WHAT THIS TASK INVOLVES: Find the lines below in which the string "none" occurs. Copy each one.

DATA SHOWN:
▬▬▬

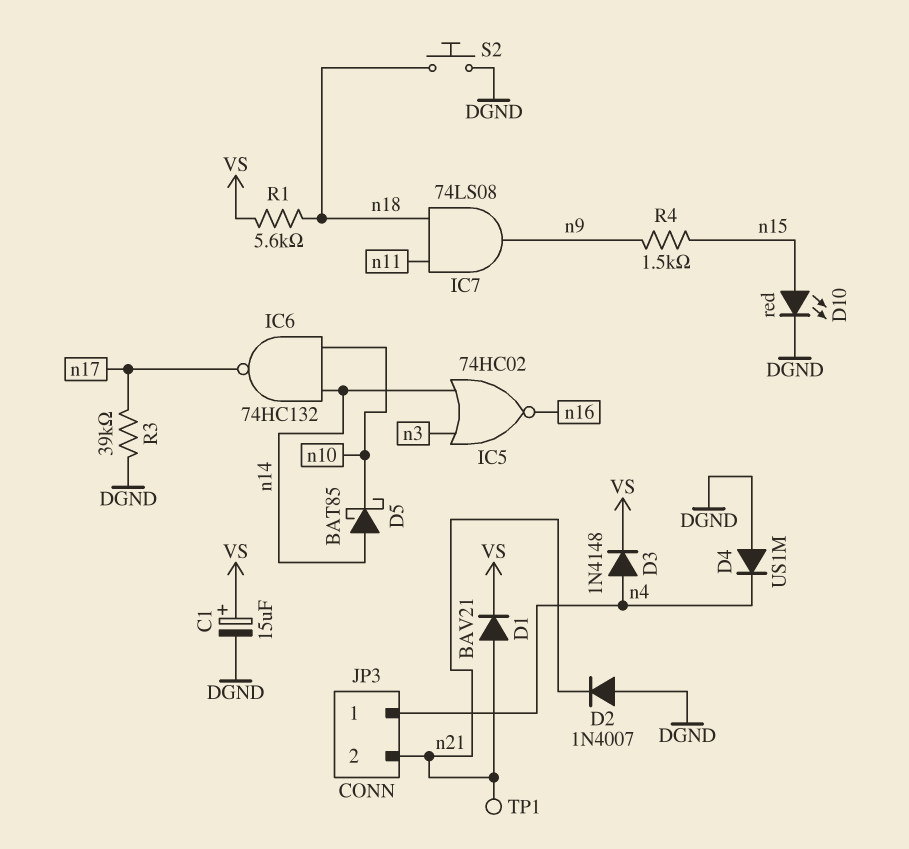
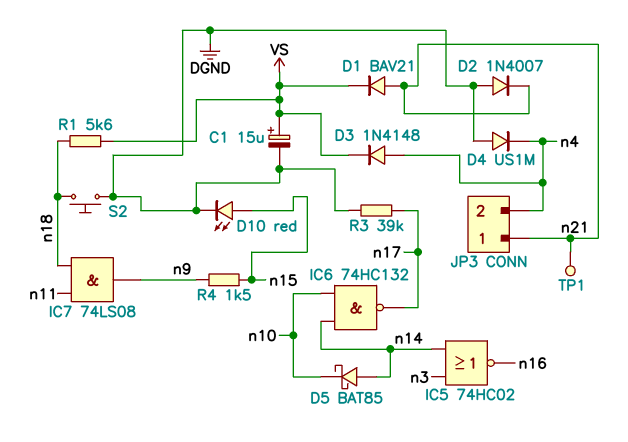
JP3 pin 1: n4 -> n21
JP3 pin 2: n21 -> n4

▬▬▬

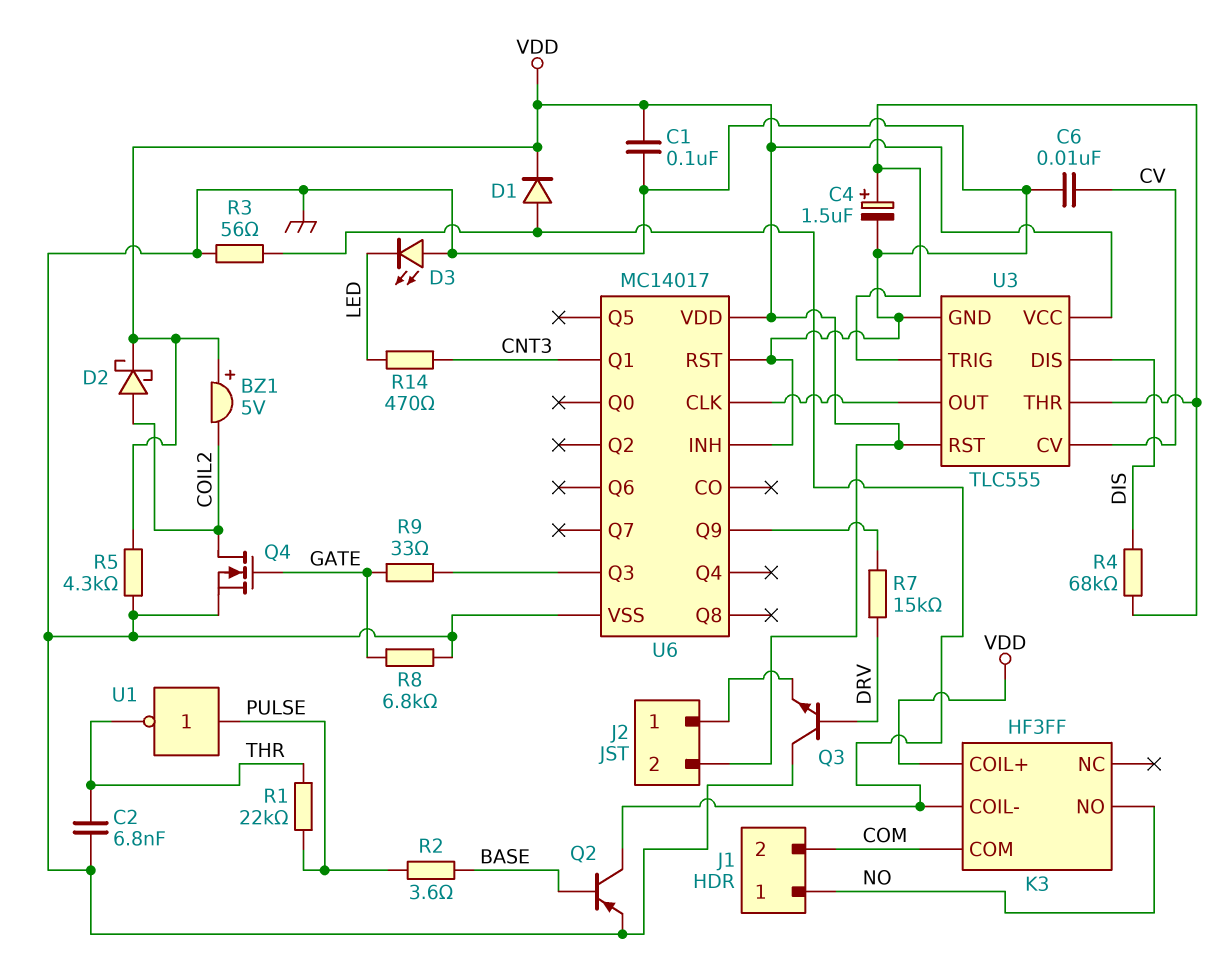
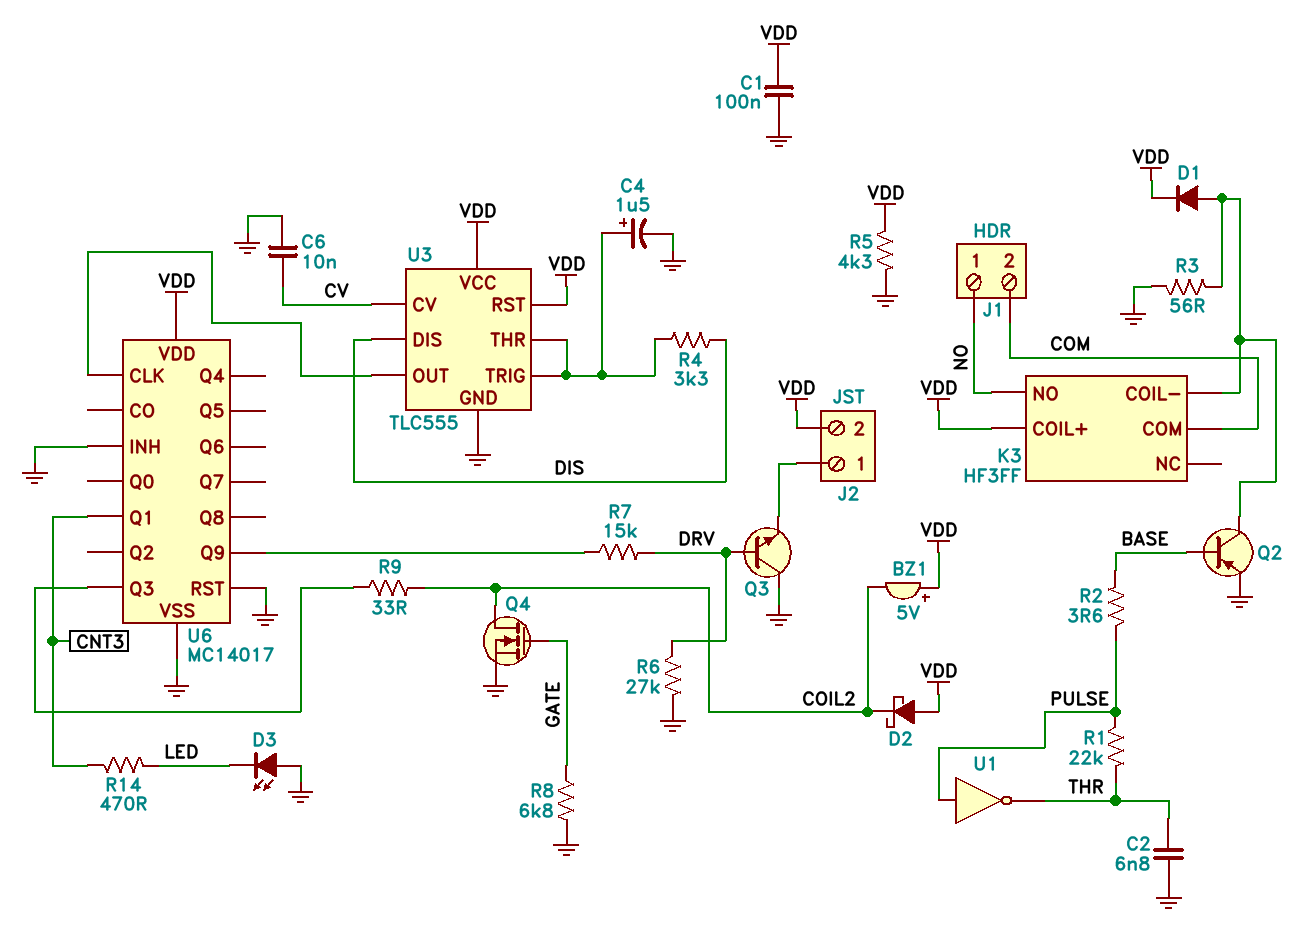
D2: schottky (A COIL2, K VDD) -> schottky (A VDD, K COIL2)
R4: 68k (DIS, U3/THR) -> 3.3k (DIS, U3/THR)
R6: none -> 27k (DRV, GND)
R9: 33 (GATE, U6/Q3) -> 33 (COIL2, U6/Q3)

▬▬▬

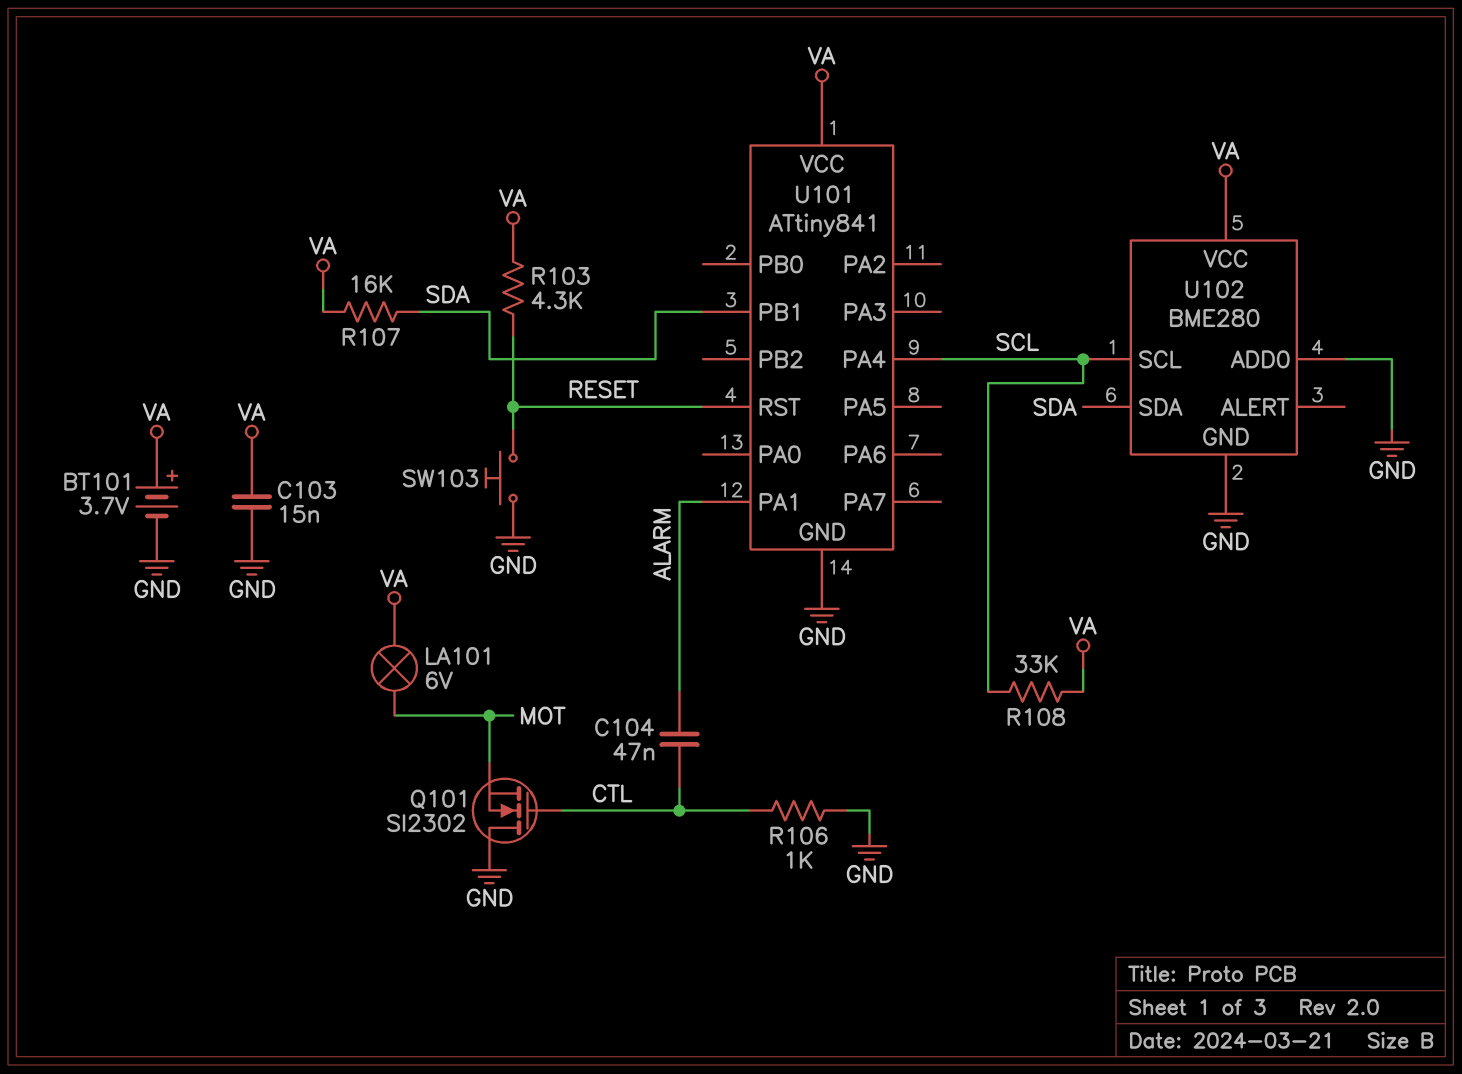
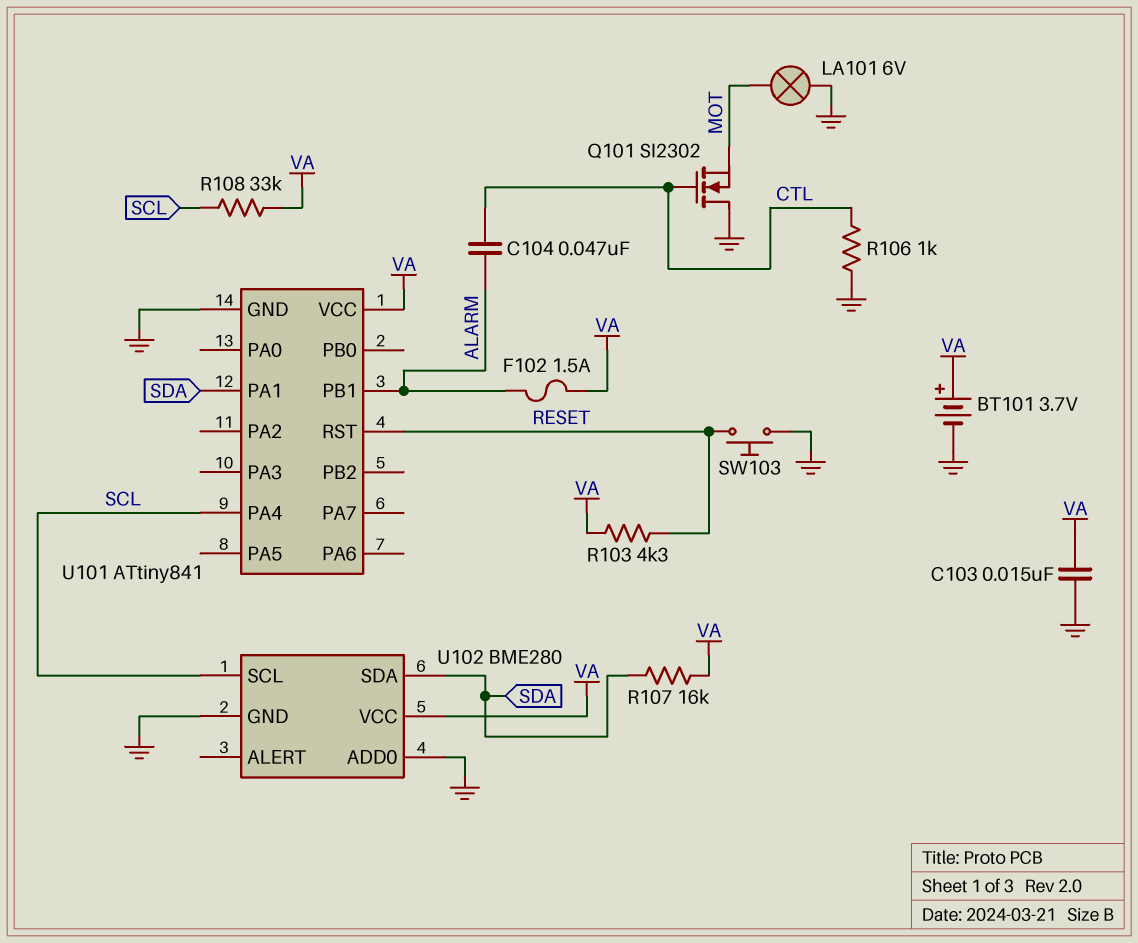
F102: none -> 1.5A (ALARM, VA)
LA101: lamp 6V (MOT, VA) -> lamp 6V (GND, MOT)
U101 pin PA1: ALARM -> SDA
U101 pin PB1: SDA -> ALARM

▬▬▬

RESULT OF THIS TASK:
R6: none -> 27k (DRV, GND)
F102: none -> 1.5A (ALARM, VA)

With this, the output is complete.